Stored entries
***

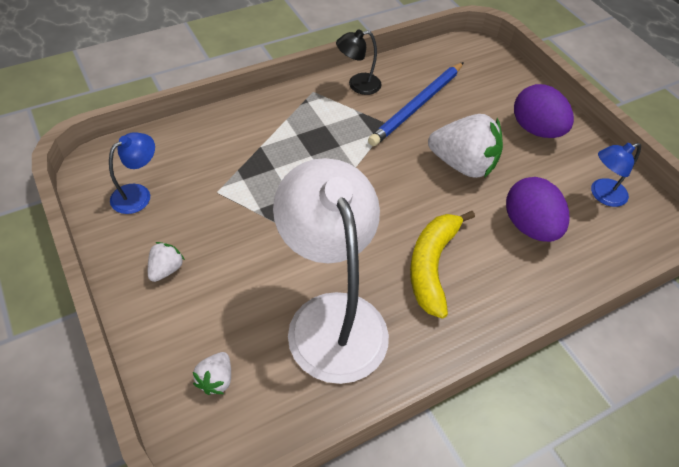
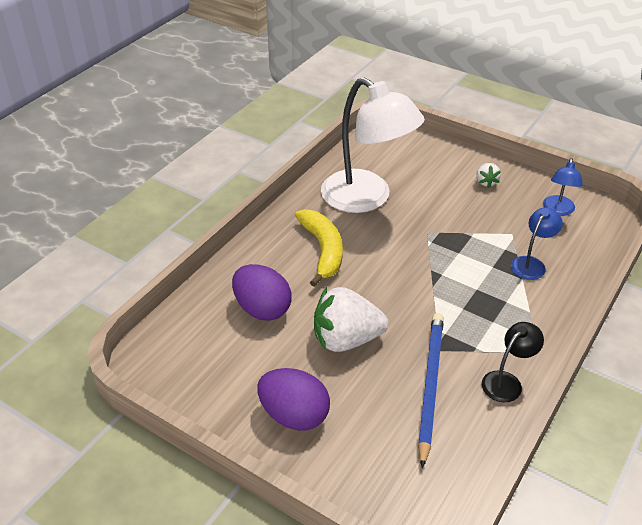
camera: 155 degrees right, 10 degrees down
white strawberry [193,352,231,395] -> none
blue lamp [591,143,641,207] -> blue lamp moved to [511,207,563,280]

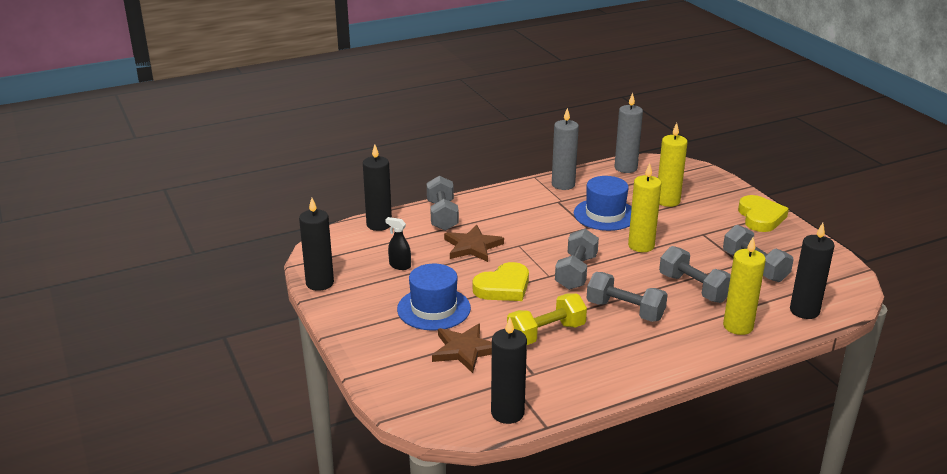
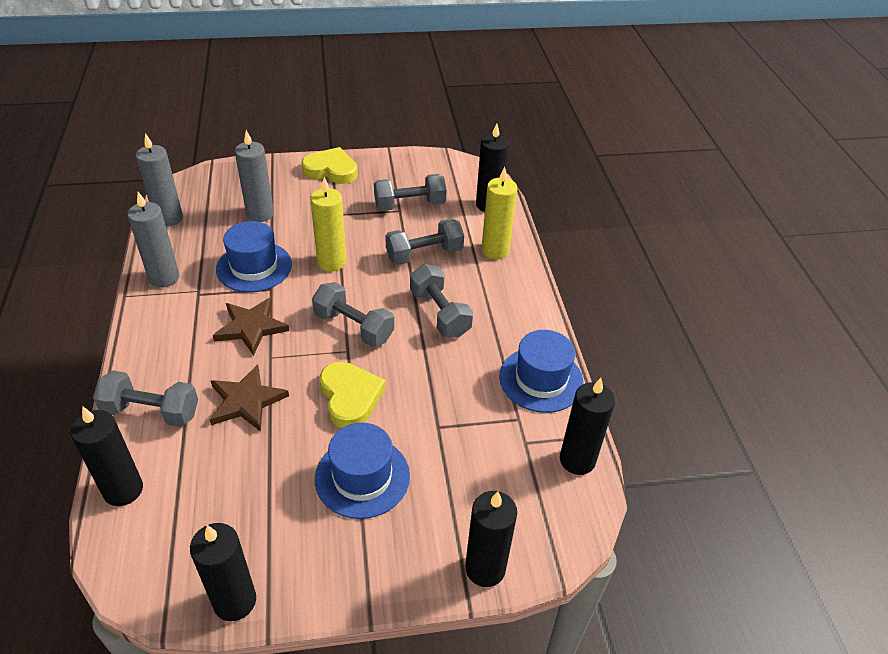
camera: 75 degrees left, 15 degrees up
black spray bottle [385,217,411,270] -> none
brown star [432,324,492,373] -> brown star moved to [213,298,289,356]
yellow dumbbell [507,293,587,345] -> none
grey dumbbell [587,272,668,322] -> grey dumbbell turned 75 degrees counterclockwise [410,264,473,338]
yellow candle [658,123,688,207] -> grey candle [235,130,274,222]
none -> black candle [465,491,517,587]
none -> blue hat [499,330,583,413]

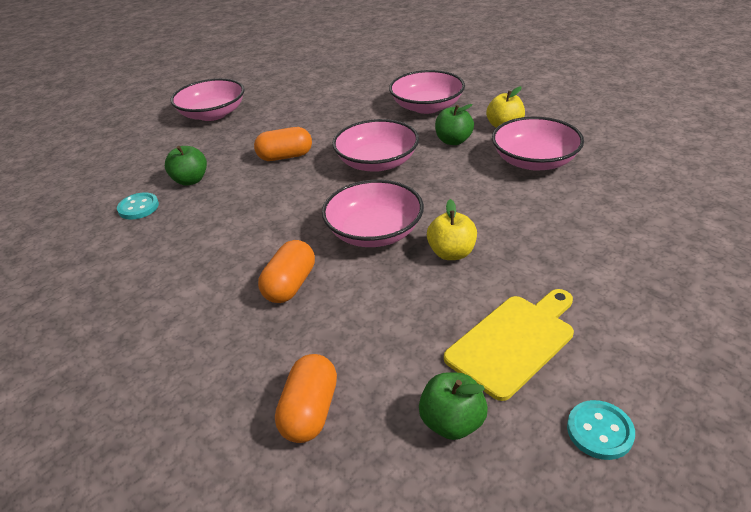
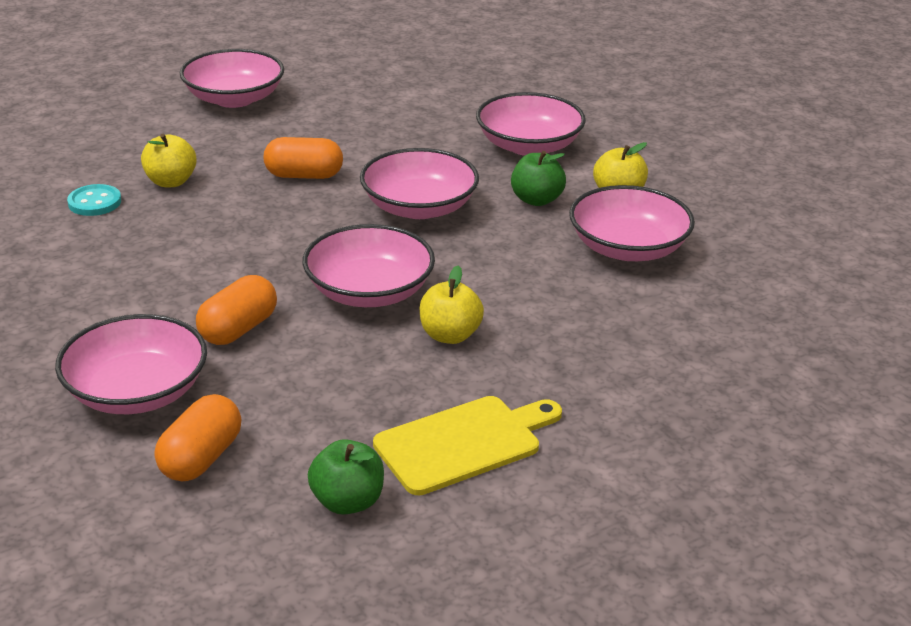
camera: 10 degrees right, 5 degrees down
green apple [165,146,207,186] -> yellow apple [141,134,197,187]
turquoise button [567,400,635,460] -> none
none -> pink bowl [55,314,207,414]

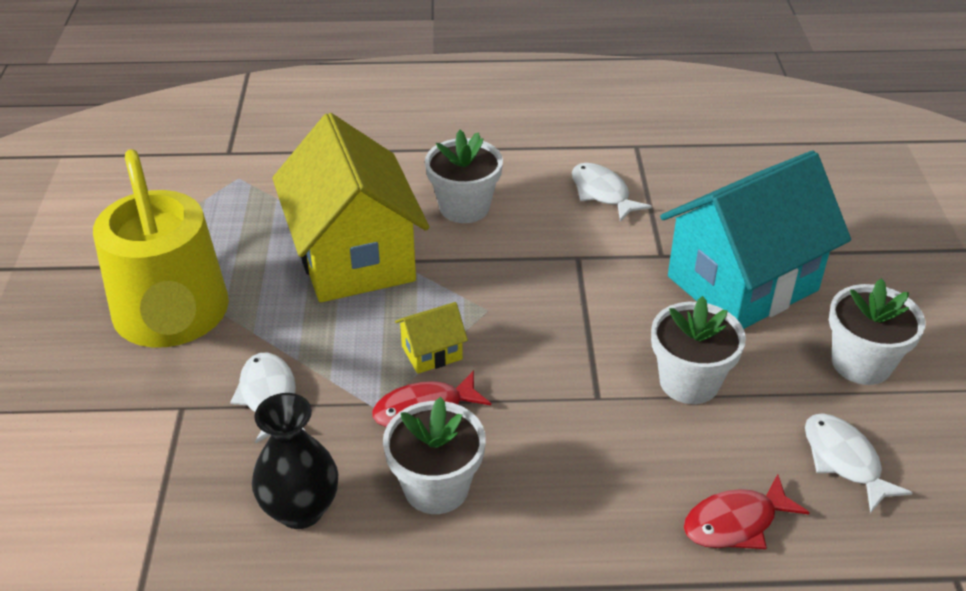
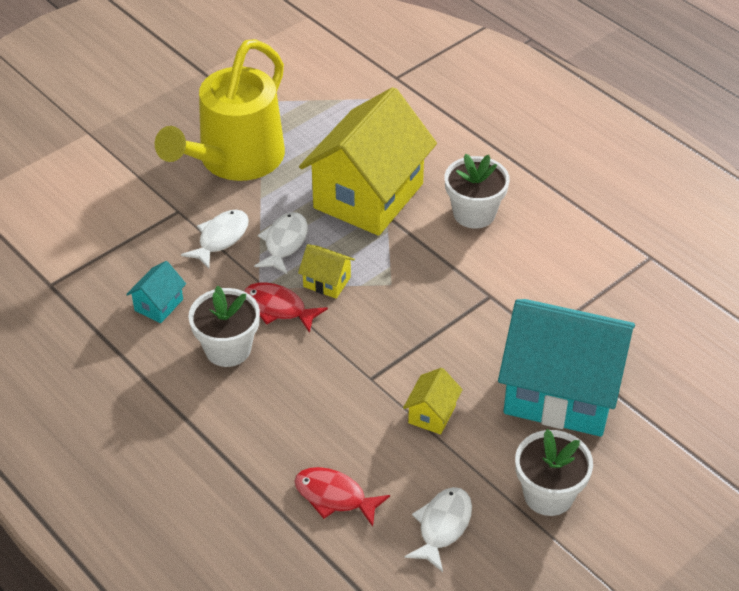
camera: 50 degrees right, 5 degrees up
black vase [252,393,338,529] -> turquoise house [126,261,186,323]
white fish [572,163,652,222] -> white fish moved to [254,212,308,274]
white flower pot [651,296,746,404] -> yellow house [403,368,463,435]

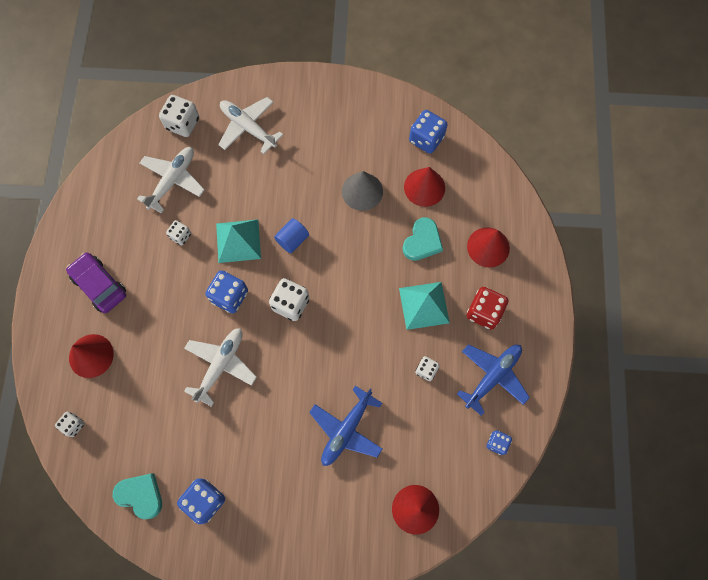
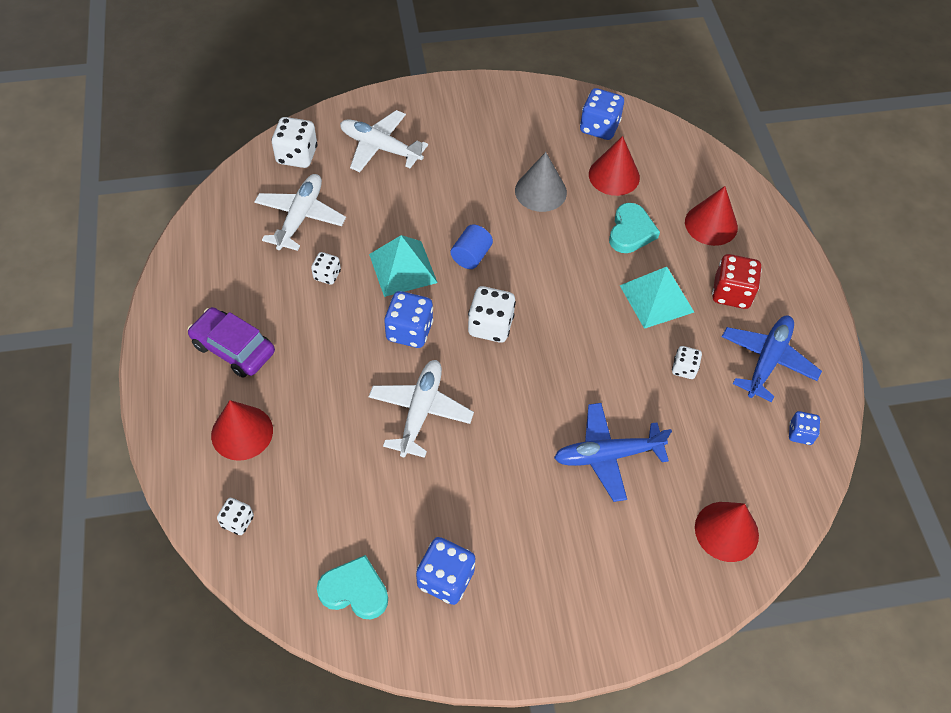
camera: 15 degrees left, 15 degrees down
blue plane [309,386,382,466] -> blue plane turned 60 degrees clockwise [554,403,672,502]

***

### WHAT YOU NEED TO DO
Could the entries above be printed again exactly, apart from the pictures?

### RESULT OF THE EXERCISE
camera: 155 degrees right, 10 degrees down
white strawberry [193,352,231,395] -> none
blue lamp [591,143,641,207] -> blue lamp moved to [511,207,563,280]

camera: 75 degrees left, 15 degrees up
black spray bottle [385,217,411,270] -> none
brown star [432,324,492,373] -> brown star moved to [213,298,289,356]
yellow dumbbell [507,293,587,345] -> none
grey dumbbell [587,272,668,322] -> grey dumbbell turned 75 degrees counterclockwise [410,264,473,338]
yellow candle [658,123,688,207] -> grey candle [235,130,274,222]
none -> black candle [465,491,517,587]
none -> blue hat [499,330,583,413]

camera: 10 degrees right, 5 degrees down
green apple [165,146,207,186] -> yellow apple [141,134,197,187]
turquoise button [567,400,635,460] -> none
none -> pink bowl [55,314,207,414]

camera: 50 degrees right, 5 degrees up
black vase [252,393,338,529] -> turquoise house [126,261,186,323]
white fish [572,163,652,222] -> white fish moved to [254,212,308,274]
white flower pot [651,296,746,404] -> yellow house [403,368,463,435]

camera: 15 degrees left, 15 degrees down
blue plane [309,386,382,466] -> blue plane turned 60 degrees clockwise [554,403,672,502]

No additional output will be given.